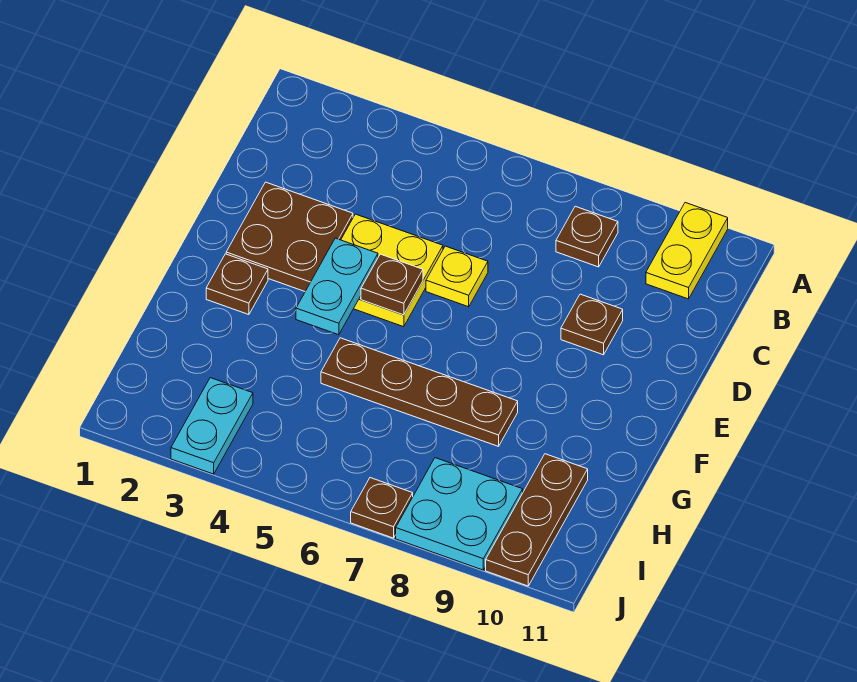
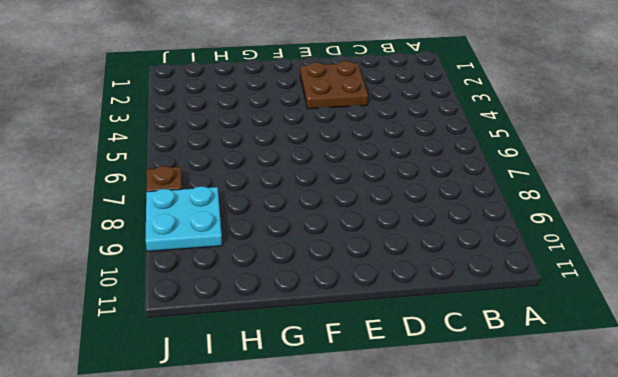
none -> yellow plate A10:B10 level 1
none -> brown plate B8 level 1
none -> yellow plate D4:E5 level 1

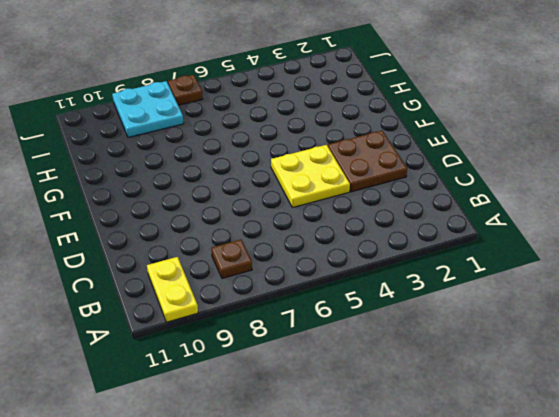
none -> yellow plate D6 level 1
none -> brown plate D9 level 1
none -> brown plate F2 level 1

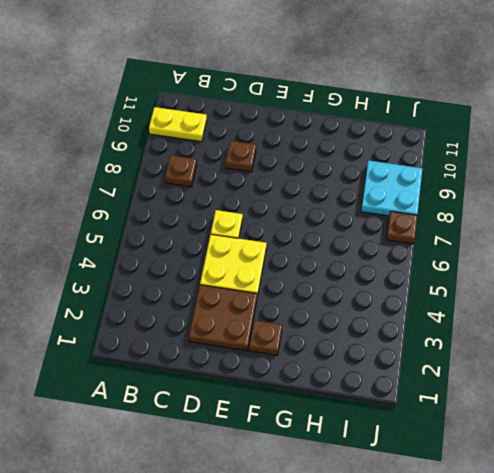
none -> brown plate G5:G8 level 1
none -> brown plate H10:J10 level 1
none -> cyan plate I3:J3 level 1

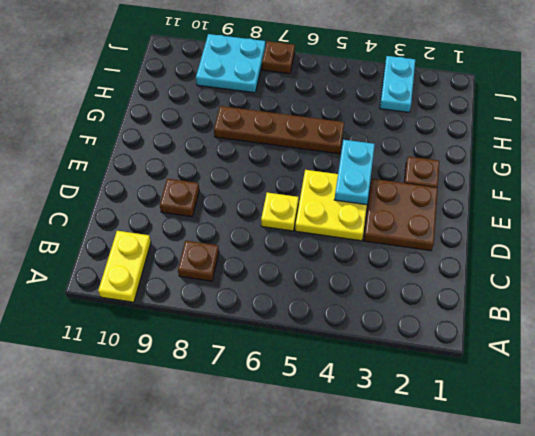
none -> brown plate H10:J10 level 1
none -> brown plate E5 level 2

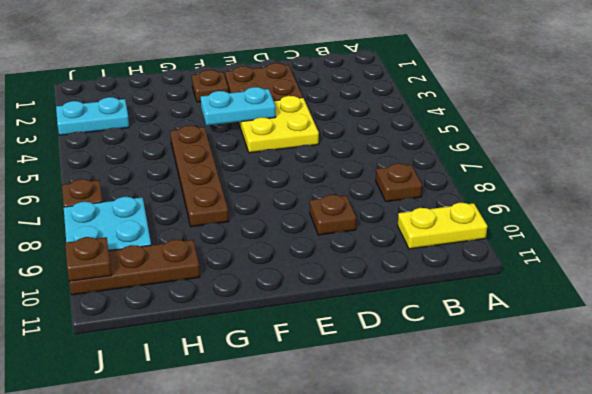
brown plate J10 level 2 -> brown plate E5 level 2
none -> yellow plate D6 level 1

→ **Exercise objective**: Go through the listing above and locate each line that holds the word "yellow". Copy those lines.

→ **Solution**:
none -> yellow plate A10:B10 level 1
none -> yellow plate D4:E5 level 1
none -> yellow plate D6 level 1
none -> yellow plate D6 level 1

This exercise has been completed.